# ASSIGNMENT:
Given the material below, return only the lines starting at the line with "(135, 561) = (203, 131): red" and ending at the line with "(376, 372) = (383, 231): white", exactly as they appear.

═══ SOURCE INFORMATION

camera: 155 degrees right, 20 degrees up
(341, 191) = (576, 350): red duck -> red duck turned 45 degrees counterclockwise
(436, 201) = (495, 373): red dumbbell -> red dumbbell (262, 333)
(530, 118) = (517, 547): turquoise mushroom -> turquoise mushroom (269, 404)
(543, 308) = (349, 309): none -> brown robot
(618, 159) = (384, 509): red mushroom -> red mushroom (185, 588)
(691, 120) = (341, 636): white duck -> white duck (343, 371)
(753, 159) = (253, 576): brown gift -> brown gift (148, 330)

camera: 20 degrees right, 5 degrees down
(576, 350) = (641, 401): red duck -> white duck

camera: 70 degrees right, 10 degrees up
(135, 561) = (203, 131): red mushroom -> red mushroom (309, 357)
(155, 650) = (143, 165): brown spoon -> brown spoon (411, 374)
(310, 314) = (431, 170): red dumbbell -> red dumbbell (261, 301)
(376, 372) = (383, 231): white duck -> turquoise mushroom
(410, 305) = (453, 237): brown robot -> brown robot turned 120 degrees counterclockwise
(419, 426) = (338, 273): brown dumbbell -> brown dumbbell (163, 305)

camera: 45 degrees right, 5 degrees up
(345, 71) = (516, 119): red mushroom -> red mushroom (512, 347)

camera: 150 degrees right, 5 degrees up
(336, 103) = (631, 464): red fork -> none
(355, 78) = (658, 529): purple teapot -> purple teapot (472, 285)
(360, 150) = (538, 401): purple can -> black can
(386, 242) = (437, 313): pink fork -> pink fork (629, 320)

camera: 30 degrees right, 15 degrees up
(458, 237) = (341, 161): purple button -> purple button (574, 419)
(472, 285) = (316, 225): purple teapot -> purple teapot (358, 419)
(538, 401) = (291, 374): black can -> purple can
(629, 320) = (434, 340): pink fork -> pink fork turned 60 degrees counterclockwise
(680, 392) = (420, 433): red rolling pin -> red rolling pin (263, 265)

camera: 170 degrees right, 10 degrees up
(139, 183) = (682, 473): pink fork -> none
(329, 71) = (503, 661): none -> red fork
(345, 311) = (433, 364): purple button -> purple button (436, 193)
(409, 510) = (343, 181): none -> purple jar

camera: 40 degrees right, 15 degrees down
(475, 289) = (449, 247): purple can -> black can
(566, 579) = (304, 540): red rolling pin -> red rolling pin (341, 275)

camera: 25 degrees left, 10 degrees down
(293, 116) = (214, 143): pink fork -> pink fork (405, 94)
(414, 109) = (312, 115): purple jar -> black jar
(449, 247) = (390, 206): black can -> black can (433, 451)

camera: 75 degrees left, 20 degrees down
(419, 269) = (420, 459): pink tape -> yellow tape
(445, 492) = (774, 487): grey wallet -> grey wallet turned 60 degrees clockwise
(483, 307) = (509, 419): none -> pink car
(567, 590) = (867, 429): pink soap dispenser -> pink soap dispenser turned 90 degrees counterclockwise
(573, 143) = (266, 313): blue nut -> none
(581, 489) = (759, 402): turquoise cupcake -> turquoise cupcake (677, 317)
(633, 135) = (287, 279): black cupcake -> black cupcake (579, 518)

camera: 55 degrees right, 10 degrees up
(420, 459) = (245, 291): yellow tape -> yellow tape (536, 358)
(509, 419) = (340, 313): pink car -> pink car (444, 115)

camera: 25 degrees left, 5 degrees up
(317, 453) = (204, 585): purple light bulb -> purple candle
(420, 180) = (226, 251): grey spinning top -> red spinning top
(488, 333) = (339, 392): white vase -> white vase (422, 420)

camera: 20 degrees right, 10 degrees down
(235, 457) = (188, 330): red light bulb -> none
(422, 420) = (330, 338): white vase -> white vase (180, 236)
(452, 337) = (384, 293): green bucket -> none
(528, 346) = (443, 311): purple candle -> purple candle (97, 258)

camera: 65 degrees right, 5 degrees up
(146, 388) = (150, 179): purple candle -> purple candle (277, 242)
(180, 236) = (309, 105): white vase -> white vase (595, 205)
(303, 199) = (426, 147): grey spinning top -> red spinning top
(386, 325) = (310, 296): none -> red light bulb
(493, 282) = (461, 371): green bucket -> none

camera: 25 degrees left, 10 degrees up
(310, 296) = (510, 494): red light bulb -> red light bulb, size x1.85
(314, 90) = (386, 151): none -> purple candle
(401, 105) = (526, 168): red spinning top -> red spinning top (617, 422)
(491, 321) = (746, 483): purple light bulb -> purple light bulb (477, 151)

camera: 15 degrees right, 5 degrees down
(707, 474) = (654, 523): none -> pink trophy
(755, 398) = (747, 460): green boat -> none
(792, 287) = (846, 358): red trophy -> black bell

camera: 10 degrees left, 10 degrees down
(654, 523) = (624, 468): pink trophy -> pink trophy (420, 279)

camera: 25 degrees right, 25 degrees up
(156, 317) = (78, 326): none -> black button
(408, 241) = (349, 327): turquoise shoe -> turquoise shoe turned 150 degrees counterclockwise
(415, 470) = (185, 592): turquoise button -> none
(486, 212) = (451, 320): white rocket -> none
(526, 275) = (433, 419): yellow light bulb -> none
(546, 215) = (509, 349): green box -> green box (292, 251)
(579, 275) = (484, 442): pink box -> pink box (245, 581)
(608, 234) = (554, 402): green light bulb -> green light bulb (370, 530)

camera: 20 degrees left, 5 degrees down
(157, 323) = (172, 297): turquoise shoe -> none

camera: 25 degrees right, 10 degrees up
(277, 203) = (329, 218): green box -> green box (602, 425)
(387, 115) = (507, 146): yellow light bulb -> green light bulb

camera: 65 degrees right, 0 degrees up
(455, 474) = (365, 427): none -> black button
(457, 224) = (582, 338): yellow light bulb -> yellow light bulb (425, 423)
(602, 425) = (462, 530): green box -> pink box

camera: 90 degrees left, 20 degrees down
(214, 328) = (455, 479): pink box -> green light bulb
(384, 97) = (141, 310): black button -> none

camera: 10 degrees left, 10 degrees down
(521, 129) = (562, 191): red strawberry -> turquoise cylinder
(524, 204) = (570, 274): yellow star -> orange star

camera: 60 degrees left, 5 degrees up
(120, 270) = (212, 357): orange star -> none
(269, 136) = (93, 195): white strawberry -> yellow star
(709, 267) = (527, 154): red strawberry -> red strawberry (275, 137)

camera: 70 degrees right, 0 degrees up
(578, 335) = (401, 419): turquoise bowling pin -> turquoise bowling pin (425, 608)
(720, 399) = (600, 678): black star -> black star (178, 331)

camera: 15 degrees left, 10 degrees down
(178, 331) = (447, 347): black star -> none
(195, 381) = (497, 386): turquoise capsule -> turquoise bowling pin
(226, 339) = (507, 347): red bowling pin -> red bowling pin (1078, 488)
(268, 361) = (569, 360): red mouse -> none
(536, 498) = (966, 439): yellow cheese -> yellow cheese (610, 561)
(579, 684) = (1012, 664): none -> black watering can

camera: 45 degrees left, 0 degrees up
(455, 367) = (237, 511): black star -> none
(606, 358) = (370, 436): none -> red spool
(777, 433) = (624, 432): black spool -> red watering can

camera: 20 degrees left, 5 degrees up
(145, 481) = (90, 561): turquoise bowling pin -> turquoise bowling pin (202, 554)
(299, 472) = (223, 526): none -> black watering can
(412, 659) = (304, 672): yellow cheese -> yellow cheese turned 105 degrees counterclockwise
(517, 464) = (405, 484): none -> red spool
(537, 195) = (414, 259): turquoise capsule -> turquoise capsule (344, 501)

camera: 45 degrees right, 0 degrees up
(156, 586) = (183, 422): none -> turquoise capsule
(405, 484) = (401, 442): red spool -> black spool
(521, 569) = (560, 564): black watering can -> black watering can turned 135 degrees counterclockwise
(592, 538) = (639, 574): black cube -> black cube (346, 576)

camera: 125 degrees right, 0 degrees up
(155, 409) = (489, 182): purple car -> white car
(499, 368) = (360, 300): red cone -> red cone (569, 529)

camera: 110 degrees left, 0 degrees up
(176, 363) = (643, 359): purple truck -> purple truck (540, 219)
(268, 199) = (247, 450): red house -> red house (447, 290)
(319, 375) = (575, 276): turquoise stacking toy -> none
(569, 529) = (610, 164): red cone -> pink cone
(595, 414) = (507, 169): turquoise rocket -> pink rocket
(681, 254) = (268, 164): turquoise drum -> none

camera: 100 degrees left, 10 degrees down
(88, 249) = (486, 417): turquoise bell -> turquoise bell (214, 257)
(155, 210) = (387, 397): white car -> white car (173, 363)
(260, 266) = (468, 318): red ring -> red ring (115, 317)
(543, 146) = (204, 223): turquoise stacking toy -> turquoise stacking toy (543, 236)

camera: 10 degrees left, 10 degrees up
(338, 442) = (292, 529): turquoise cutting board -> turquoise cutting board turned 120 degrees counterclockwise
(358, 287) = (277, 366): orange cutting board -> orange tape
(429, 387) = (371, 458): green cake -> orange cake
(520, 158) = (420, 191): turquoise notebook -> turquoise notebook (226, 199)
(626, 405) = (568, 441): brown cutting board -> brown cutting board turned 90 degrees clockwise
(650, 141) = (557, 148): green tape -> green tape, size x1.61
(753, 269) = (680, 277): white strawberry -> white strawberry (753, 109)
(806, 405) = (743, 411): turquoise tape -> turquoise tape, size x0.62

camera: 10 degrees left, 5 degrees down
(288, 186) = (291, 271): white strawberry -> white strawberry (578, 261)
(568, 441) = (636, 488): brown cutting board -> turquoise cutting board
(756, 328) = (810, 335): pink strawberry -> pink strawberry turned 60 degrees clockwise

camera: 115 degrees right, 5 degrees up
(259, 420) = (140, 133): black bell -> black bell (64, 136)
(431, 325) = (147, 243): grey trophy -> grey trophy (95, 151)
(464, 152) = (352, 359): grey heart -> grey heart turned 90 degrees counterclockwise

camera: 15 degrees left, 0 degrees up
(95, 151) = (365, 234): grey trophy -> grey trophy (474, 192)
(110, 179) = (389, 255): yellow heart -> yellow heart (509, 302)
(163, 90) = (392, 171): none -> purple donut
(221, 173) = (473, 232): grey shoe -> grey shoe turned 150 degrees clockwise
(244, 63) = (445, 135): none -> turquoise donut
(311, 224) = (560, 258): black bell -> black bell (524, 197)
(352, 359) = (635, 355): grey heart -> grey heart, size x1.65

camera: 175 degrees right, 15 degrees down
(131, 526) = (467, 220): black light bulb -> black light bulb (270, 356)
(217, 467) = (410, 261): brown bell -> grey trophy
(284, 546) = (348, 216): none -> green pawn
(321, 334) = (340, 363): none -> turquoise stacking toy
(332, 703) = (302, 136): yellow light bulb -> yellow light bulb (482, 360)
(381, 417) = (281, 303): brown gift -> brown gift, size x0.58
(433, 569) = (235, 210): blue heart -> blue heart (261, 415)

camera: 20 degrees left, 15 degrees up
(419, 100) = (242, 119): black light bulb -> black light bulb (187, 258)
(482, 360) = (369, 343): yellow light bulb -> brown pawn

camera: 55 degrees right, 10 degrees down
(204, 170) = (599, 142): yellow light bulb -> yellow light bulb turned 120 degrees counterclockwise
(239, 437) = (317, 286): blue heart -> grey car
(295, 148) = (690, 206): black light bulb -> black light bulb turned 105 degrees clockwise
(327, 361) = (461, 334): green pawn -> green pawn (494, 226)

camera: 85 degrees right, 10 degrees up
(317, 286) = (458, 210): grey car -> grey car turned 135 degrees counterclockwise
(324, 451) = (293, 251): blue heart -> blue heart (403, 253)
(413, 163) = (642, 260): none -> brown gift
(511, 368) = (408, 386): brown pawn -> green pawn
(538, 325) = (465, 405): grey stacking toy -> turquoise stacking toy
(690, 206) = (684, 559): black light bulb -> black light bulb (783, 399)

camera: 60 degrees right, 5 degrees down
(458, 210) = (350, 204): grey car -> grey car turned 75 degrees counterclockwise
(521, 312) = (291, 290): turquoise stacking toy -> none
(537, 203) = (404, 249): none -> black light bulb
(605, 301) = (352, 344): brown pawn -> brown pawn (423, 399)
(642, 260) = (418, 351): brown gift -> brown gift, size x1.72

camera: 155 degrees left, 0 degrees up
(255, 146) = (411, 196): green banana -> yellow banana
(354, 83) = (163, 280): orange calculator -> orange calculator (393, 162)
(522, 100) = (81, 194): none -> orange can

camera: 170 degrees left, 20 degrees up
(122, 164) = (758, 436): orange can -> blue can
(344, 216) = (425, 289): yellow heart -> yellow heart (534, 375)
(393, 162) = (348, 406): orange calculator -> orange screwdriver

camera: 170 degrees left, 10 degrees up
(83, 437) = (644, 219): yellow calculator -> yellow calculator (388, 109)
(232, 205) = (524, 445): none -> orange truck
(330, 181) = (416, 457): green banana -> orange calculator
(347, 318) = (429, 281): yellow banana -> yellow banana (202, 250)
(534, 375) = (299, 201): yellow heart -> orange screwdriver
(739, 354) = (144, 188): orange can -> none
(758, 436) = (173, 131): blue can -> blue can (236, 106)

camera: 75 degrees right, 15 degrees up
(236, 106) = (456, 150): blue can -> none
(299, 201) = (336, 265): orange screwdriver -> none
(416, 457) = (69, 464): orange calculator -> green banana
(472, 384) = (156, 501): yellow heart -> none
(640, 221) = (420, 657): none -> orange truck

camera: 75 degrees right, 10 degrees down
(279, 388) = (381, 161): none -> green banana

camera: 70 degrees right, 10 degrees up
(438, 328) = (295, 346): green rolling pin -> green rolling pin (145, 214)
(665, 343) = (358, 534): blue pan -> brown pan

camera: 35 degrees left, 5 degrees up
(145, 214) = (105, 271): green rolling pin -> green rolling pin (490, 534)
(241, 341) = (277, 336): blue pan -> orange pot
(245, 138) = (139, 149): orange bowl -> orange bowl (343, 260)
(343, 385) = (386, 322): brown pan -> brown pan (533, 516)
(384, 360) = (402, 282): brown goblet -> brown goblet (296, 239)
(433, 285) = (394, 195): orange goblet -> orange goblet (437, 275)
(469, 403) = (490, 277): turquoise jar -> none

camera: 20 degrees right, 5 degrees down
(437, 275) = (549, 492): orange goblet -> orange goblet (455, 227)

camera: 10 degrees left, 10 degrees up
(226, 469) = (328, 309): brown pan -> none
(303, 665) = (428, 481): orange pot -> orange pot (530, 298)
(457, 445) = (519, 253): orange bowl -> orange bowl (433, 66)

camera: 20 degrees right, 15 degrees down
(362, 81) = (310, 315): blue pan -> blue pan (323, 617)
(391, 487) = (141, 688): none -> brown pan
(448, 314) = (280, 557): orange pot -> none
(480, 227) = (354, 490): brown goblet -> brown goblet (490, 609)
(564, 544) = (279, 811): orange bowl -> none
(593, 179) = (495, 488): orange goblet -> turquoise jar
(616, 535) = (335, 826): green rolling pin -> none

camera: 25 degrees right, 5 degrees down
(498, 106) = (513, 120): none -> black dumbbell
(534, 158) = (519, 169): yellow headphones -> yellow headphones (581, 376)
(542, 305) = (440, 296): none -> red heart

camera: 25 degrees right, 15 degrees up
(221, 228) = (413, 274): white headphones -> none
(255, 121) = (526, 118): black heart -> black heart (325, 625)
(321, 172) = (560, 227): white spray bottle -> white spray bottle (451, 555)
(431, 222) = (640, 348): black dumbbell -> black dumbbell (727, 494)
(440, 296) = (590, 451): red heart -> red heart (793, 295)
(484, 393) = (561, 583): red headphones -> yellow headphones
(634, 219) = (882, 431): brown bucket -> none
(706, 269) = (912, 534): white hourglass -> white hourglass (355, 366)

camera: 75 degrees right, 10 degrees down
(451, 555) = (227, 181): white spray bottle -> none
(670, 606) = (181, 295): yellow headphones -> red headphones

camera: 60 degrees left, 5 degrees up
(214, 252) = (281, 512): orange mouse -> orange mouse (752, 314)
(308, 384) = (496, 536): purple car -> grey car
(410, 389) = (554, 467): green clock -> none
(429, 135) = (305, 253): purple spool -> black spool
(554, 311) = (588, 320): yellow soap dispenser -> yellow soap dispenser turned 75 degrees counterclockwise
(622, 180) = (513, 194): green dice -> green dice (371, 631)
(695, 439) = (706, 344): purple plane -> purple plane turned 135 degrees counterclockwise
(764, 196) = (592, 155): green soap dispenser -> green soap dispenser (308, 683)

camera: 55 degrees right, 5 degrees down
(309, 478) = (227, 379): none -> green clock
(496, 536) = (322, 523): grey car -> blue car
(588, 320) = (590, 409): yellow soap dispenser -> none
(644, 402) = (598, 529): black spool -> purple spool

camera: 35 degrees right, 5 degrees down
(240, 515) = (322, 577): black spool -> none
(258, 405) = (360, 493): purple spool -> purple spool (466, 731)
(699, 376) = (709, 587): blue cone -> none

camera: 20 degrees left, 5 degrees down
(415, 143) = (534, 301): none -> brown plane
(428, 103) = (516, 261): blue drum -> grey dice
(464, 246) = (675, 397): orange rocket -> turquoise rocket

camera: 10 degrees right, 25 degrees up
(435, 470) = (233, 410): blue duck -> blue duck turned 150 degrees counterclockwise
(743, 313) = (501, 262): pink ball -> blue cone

══════

# COMPLETED EXERCISE:
(135, 561) = (203, 131): red mushroom -> red mushroom (309, 357)
(155, 650) = (143, 165): brown spoon -> brown spoon (411, 374)
(310, 314) = (431, 170): red dumbbell -> red dumbbell (261, 301)
(376, 372) = (383, 231): white duck -> turquoise mushroom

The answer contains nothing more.